* **Aim of the task**
Each line of the records below needs repeating exactly. Skip the pictures.

* **Given records**
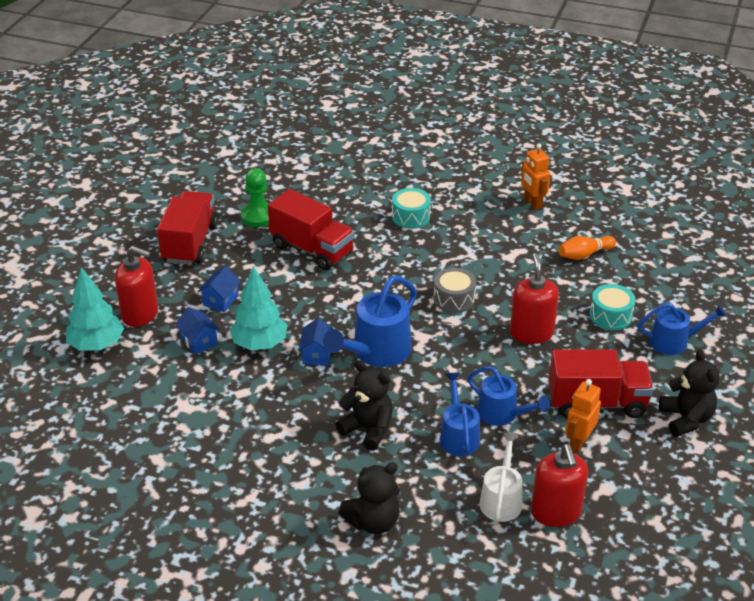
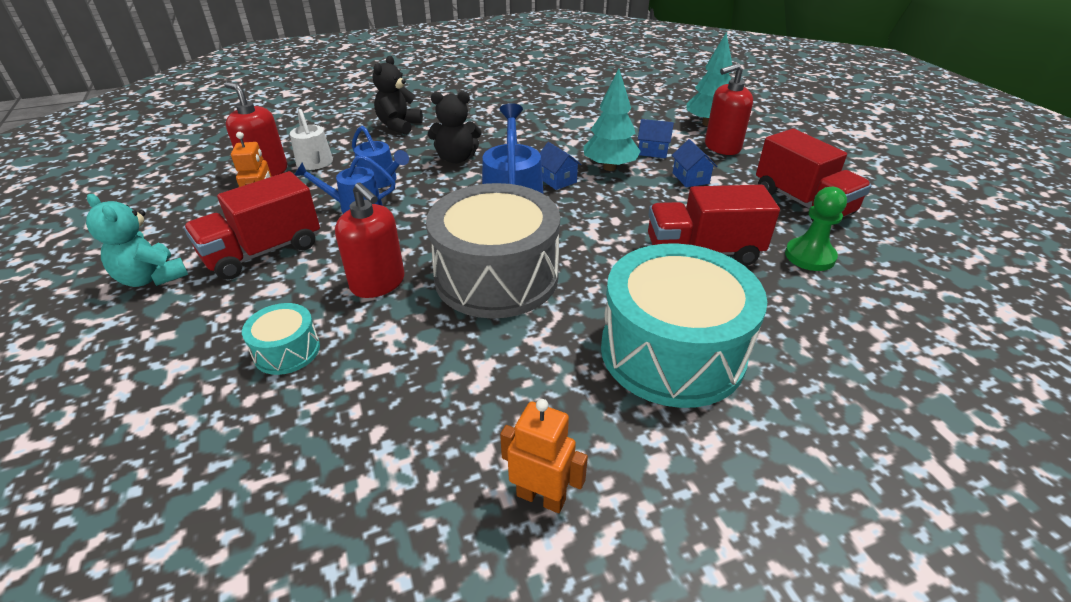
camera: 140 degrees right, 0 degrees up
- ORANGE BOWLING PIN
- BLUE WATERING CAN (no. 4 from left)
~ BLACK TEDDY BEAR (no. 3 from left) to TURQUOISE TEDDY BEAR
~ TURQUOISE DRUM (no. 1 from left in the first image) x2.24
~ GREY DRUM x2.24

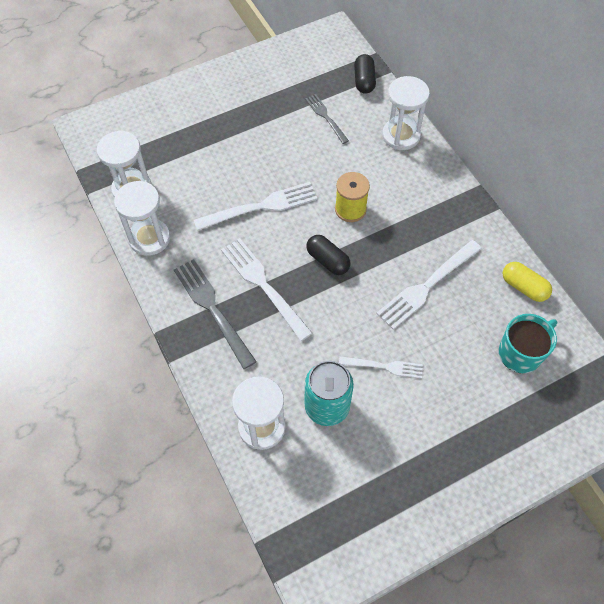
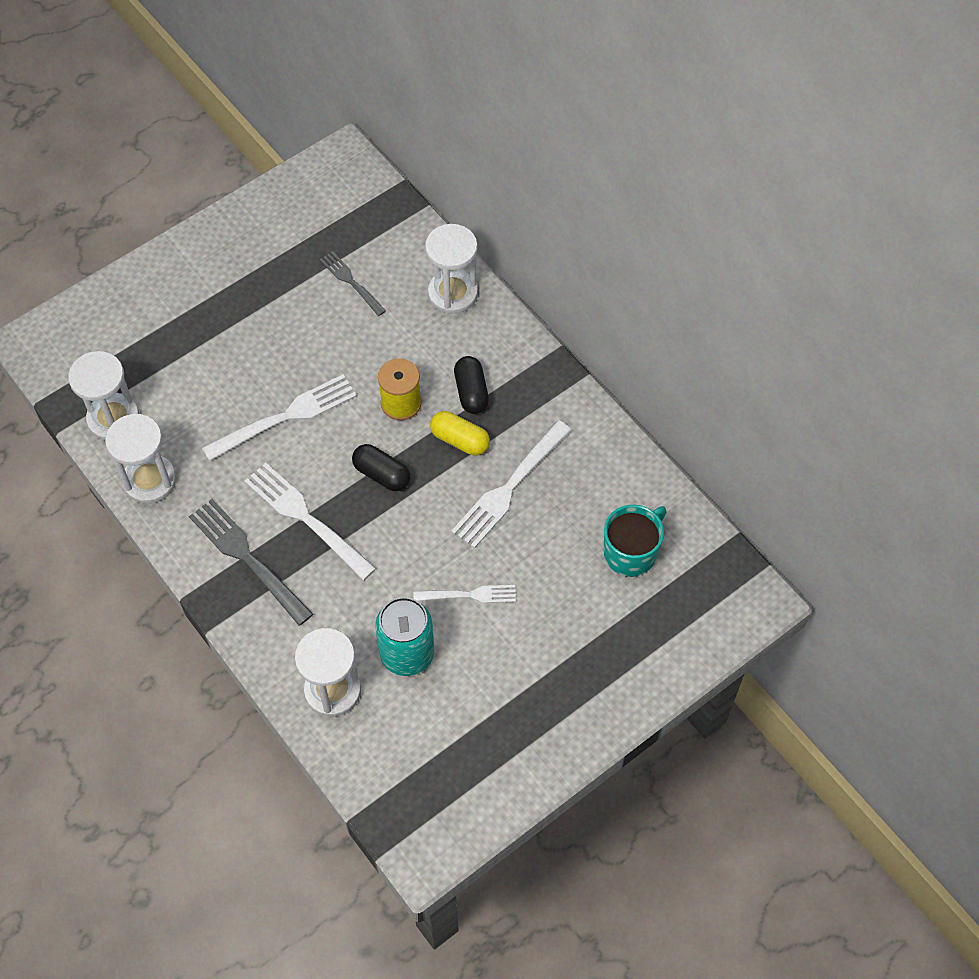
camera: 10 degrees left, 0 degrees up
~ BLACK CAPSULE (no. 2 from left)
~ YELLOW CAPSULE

* **Task result**
camera: 140 degrees right, 0 degrees up
- ORANGE BOWLING PIN
- BLUE WATERING CAN (no. 4 from left)
~ BLACK TEDDY BEAR (no. 3 from left) to TURQUOISE TEDDY BEAR
~ TURQUOISE DRUM (no. 1 from left in the first image) x2.24
~ GREY DRUM x2.24

camera: 10 degrees left, 0 degrees up
~ BLACK CAPSULE (no. 2 from left)
~ YELLOW CAPSULE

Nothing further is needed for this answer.